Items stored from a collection
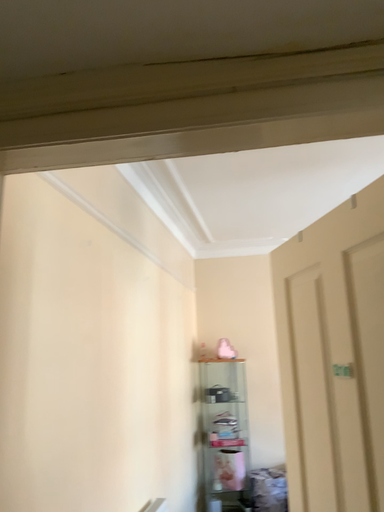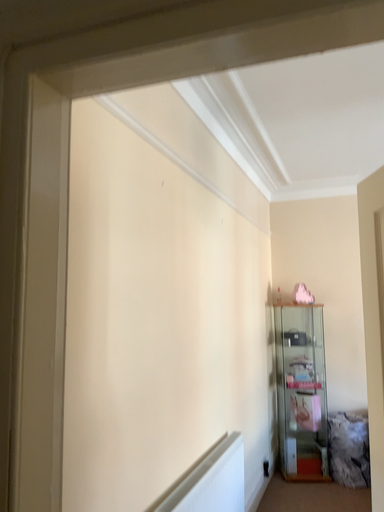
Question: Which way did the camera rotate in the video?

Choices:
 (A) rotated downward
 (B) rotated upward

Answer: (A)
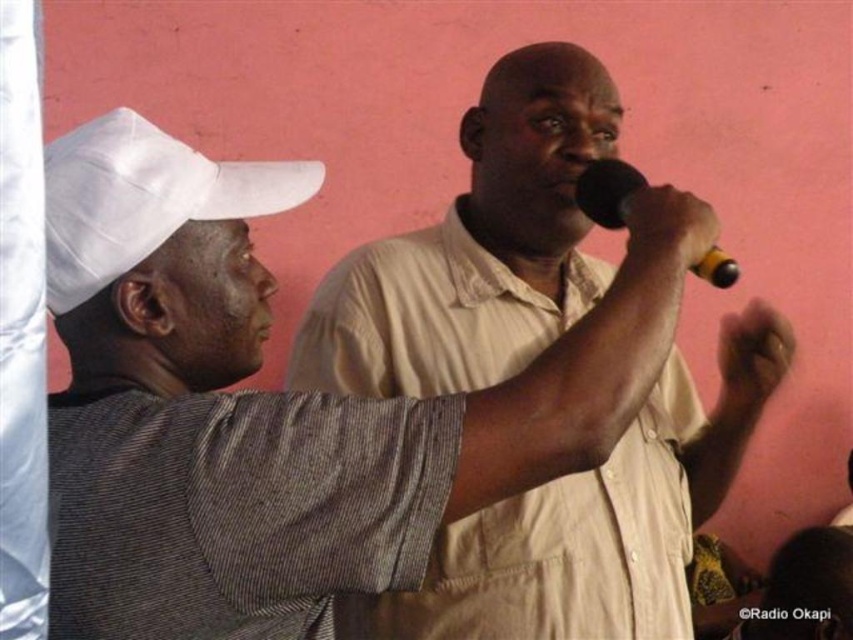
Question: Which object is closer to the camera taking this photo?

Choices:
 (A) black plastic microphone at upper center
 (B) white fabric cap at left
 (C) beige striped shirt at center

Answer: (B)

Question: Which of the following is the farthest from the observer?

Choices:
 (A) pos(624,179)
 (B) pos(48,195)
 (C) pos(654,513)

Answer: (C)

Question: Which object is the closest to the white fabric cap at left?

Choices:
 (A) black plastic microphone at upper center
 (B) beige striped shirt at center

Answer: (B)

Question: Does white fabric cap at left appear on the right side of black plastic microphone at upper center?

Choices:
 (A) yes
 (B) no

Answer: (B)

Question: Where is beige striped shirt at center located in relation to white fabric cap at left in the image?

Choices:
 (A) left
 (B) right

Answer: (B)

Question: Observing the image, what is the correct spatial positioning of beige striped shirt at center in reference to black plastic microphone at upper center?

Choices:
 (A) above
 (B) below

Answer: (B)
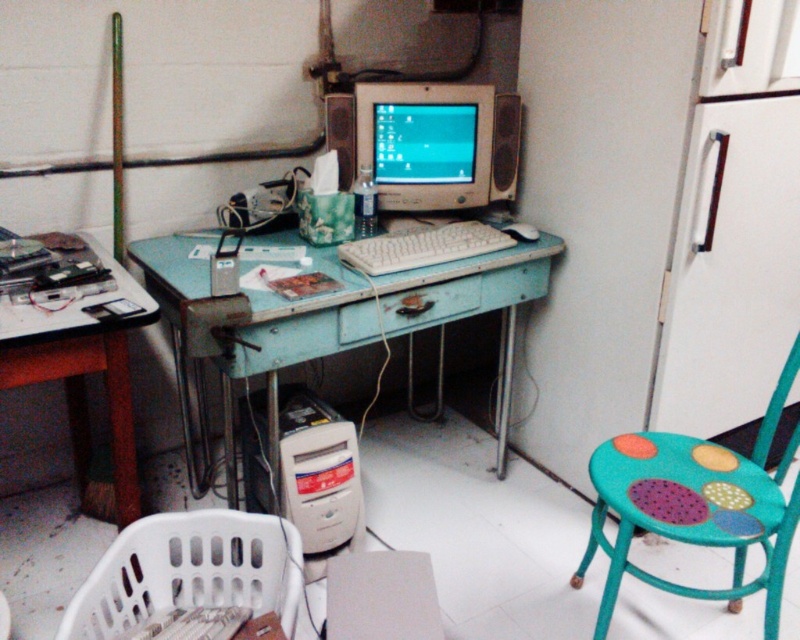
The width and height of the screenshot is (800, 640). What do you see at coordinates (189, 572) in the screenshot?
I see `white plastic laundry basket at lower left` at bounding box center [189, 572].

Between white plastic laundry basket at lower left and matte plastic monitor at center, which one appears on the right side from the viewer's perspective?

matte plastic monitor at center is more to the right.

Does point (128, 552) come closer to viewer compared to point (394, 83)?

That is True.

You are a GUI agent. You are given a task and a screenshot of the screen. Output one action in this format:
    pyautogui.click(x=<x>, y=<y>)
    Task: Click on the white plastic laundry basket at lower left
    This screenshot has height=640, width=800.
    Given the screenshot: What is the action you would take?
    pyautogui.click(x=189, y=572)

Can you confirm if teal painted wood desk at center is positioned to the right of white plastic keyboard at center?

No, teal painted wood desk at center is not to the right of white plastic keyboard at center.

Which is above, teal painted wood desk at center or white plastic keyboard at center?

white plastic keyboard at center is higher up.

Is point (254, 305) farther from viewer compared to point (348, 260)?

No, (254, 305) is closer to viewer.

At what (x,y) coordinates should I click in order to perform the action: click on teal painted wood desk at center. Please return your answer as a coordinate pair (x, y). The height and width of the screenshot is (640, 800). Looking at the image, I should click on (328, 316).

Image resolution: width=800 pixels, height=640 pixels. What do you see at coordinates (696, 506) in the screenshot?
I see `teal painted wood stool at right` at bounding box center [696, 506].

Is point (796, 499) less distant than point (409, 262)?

> **Try it**:
Render all the rows above as a numbered list, skipping blank lines and leaving out the pictures.

> **Written solution**:
1. Question: Which way did the camera rotate in the video?
2. Choices:
3.  (A) rotated downward
4.  (B) rotated upward
5. Answer: (A)
6. Question: Which object is closer to the camera taking this photo?
7. Choices:
8.  (A) black plastic microphone at upper center
9.  (B) white fabric cap at left
10.  (C) beige striped shirt at center
11. Answer: (B)
12. Question: Which of the following is the farthest from the observer?
13. Choices:
14.  (A) pos(624,179)
15.  (B) pos(48,195)
16.  (C) pos(654,513)
17. Answer: (C)
18. Question: Which object is the closest to the white fabric cap at left?
19. Choices:
20.  (A) black plastic microphone at upper center
21.  (B) beige striped shirt at center
22. Answer: (B)
23. Question: Does white fabric cap at left appear on the right side of black plastic microphone at upper center?
24. Choices:
25.  (A) yes
26.  (B) no
27. Answer: (B)
28. Question: Where is beige striped shirt at center located in relation to white fabric cap at left in the image?
29. Choices:
30.  (A) left
31.  (B) right
32. Answer: (B)
33. Question: Observing the image, what is the correct spatial positioning of beige striped shirt at center in reference to black plastic microphone at upper center?
34. Choices:
35.  (A) above
36.  (B) below
37. Answer: (B)
38. The width and height of the screenshot is (800, 640). What do you see at coordinates (189, 572) in the screenshot?
39. I see `white plastic laundry basket at lower left` at bounding box center [189, 572].
40. Between white plastic laundry basket at lower left and matte plastic monitor at center, which one appears on the right side from the viewer's perspective?
41. matte plastic monitor at center is more to the right.
42. Does point (128, 552) come closer to viewer compared to point (394, 83)?
43. That is True.
44. You are a GUI agent. You are given a task and a screenshot of the screen. Output one action in this format:
45.     pyautogui.click(x=<x>, y=<y>)
46.     Task: Click on the white plastic laundry basket at lower left
47.     This screenshot has height=640, width=800.
48.     Given the screenshot: What is the action you would take?
49.     pyautogui.click(x=189, y=572)
50. Can you confirm if teal painted wood desk at center is positioned to the right of white plastic keyboard at center?
51. No, teal painted wood desk at center is not to the right of white plastic keyboard at center.
52. Which is above, teal painted wood desk at center or white plastic keyboard at center?
53. white plastic keyboard at center is higher up.
54. Is point (254, 305) farther from viewer compared to point (348, 260)?
55. No, (254, 305) is closer to viewer.
56. At what (x,y) coordinates should I click in order to perform the action: click on teal painted wood desk at center. Please return your answer as a coordinate pair (x, y). The height and width of the screenshot is (640, 800). Looking at the image, I should click on (328, 316).
57. Image resolution: width=800 pixels, height=640 pixels. What do you see at coordinates (696, 506) in the screenshot?
58. I see `teal painted wood stool at right` at bounding box center [696, 506].
59. Is point (796, 499) less distant than point (409, 262)?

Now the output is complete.